What you have to do: Find each line in the rows below that contains the string "clef" and copy those lines out. Case matters.

Rows:
━━━━━━━━━━━━━━━━
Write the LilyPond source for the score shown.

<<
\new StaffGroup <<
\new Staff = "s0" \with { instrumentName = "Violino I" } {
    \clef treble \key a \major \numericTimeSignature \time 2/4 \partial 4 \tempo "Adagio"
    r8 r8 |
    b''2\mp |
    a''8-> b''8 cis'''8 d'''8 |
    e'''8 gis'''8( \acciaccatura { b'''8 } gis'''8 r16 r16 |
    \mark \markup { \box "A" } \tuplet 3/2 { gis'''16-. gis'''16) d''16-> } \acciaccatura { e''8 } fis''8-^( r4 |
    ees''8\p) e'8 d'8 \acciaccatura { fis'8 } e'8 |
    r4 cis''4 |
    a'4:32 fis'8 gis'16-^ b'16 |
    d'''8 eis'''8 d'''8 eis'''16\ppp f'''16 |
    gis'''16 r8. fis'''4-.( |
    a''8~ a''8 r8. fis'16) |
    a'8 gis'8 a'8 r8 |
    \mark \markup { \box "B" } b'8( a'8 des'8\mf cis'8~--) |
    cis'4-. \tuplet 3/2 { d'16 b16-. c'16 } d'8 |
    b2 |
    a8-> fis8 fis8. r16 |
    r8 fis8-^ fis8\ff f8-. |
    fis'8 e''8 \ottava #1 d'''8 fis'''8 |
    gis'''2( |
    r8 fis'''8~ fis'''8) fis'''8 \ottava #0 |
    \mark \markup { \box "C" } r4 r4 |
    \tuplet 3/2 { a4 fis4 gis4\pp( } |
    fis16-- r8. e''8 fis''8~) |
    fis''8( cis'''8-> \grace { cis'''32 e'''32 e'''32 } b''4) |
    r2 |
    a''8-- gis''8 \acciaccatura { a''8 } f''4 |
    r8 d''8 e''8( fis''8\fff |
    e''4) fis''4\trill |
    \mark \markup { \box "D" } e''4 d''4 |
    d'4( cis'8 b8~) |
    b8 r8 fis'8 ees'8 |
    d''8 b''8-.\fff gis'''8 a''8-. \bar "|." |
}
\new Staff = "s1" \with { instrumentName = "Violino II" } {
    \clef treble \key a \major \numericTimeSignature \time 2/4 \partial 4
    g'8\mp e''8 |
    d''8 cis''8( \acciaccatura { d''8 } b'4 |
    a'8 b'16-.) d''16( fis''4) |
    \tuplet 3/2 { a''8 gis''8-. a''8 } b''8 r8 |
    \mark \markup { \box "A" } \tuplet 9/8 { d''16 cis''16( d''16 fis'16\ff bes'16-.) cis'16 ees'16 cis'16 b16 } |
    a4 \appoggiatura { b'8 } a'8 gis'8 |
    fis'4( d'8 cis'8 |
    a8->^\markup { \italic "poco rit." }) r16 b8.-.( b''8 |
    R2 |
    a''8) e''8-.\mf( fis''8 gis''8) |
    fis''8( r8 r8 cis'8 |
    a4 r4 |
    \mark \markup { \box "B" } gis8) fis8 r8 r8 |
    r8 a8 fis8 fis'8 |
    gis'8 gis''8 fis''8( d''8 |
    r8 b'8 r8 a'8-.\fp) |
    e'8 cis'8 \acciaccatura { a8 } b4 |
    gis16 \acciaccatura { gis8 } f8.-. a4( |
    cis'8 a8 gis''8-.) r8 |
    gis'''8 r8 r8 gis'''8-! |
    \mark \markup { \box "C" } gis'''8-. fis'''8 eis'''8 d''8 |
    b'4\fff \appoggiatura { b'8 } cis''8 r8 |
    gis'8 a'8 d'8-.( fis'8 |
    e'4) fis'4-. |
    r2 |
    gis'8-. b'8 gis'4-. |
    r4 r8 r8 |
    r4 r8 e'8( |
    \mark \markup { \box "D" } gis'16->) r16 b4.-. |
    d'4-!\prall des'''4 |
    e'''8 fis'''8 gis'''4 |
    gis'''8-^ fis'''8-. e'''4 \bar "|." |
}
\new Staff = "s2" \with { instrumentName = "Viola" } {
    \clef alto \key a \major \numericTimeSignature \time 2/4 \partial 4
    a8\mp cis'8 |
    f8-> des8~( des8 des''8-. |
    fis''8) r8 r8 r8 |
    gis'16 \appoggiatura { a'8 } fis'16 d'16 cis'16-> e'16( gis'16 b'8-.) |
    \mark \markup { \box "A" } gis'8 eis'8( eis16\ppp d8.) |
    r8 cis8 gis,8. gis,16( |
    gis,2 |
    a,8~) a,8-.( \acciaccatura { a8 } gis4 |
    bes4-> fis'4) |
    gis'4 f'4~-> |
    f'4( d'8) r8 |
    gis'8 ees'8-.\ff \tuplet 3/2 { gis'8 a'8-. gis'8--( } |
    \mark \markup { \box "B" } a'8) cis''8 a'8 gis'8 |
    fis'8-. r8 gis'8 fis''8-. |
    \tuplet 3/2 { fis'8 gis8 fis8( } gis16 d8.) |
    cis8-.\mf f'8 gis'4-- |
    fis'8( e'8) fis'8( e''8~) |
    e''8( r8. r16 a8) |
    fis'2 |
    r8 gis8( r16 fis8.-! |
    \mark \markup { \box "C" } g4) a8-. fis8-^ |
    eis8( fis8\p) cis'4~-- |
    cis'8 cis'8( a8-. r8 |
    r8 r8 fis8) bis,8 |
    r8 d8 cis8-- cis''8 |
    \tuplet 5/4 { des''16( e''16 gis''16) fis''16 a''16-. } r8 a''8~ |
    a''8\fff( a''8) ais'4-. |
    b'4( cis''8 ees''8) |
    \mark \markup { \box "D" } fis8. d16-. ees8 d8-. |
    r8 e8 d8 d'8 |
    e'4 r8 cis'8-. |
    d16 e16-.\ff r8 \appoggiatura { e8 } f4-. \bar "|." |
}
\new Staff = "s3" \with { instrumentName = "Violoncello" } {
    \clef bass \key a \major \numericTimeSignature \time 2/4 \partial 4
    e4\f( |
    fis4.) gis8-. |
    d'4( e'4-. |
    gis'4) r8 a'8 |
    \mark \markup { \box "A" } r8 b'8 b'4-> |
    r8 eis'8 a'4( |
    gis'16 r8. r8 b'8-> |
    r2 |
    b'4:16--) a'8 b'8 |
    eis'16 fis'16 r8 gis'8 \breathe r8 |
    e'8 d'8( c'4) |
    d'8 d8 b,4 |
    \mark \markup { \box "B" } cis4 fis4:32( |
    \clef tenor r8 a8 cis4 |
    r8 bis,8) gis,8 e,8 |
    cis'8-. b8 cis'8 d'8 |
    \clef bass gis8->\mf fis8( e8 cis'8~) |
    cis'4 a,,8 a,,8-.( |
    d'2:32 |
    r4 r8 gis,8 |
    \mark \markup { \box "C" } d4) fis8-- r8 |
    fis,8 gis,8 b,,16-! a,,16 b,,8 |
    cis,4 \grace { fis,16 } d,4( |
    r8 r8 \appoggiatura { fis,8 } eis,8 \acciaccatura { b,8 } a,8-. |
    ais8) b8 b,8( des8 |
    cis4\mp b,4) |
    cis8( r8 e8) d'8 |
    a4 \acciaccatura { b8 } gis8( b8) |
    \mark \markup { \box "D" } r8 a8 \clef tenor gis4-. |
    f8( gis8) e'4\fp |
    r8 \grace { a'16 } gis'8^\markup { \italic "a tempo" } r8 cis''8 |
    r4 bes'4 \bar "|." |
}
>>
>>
━━━━━━━━━━━━━━━━
Correct result:
    \clef treble \key a \major \numericTimeSignature \time 2/4 \partial 4 \tempo "Adagio"
    \clef treble \key a \major \numericTimeSignature \time 2/4 \partial 4
    \clef alto \key a \major \numericTimeSignature \time 2/4 \partial 4
    \clef bass \key a \major \numericTimeSignature \time 2/4 \partial 4
    \clef tenor r8 a8 cis4 |
    \clef bass gis8->\mf fis8( e8 cis'8~) |
    \mark \markup { \box "D" } r8 a8 \clef tenor gis4-. |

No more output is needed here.